*TASK INSTRUCTIONS*
Read through the material below and find each line that has the word "TOOTHBRUSH"; copy it.

*DATASET EXCERPT*
*** Block opens ***

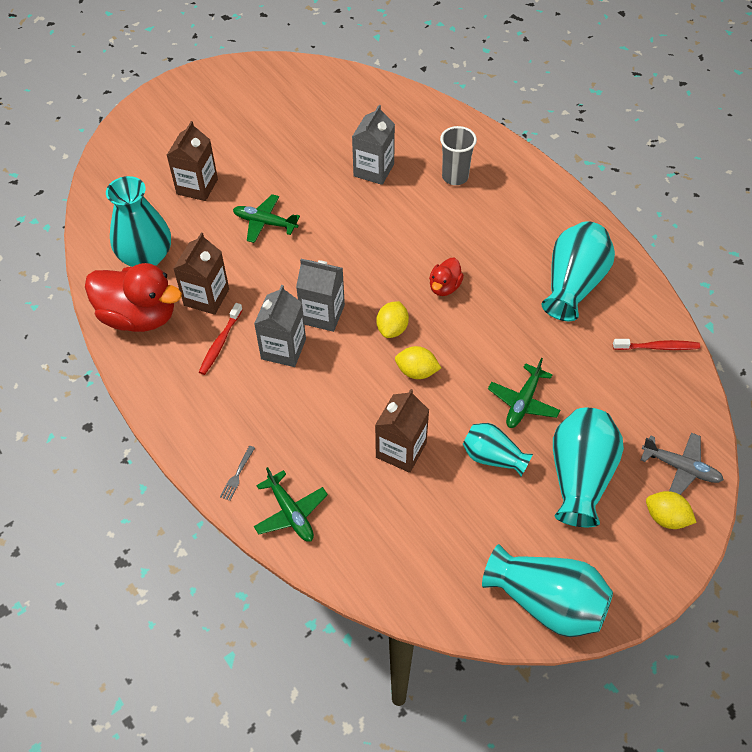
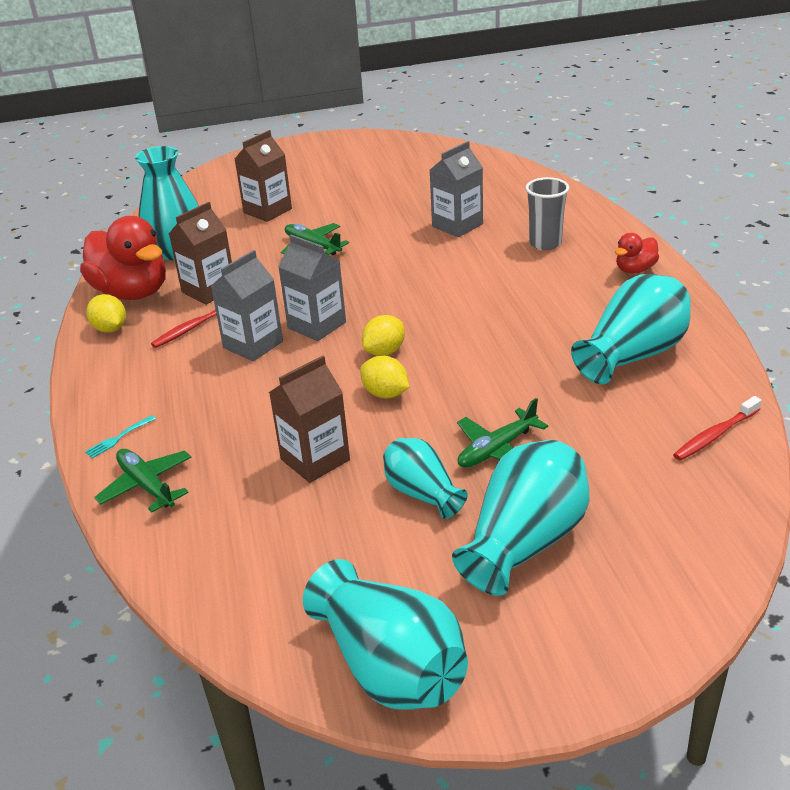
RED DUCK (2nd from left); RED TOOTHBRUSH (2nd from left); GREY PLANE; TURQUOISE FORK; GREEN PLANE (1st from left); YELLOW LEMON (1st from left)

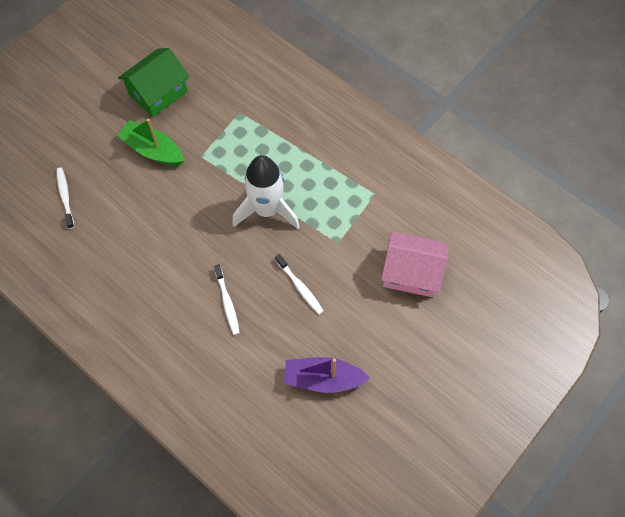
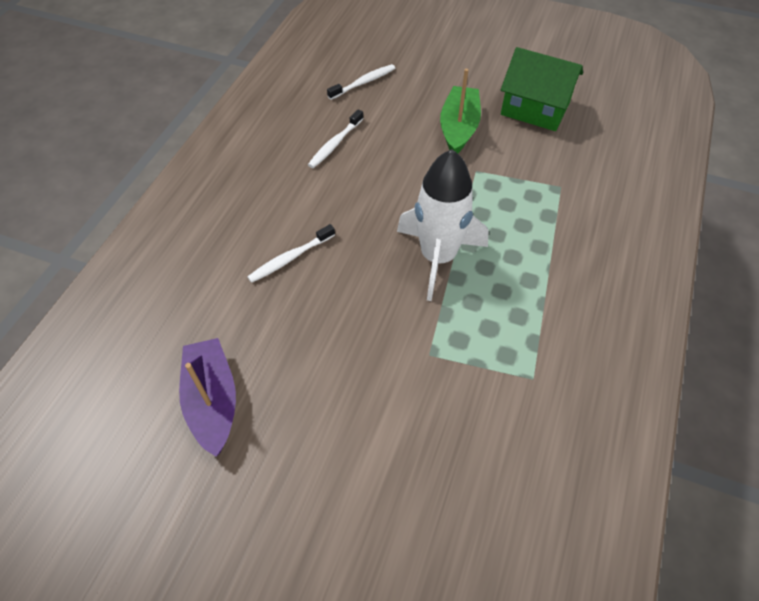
PINK HOUSE; WHITE TOOTHBRUSH (2nd from left)

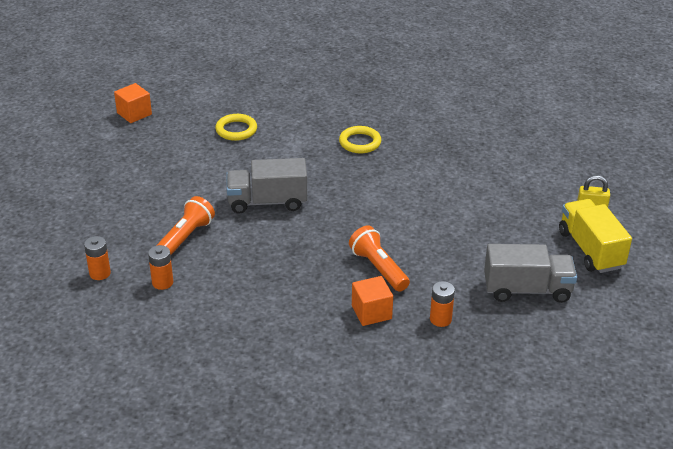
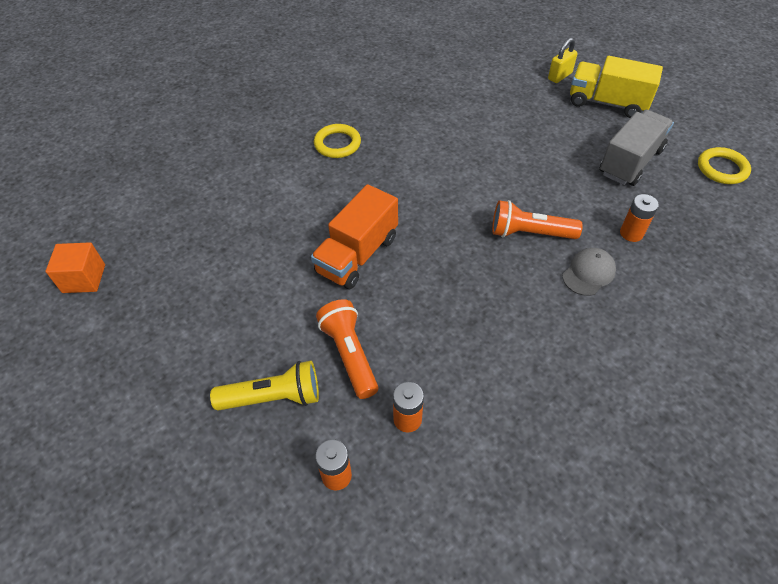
YELLOW RING (2nd from left); ORANGE TRUCK; GREY CAP; YELLOW FLASHLIGHT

*** Block closes ***

*TASK ANSWER*
RED DUCK (2nd from left); RED TOOTHBRUSH (2nd from left); GREY PLANE; TURQUOISE FORK; GREEN PLANE (1st from left); YELLOW LEMON (1st from left)
PINK HOUSE; WHITE TOOTHBRUSH (2nd from left)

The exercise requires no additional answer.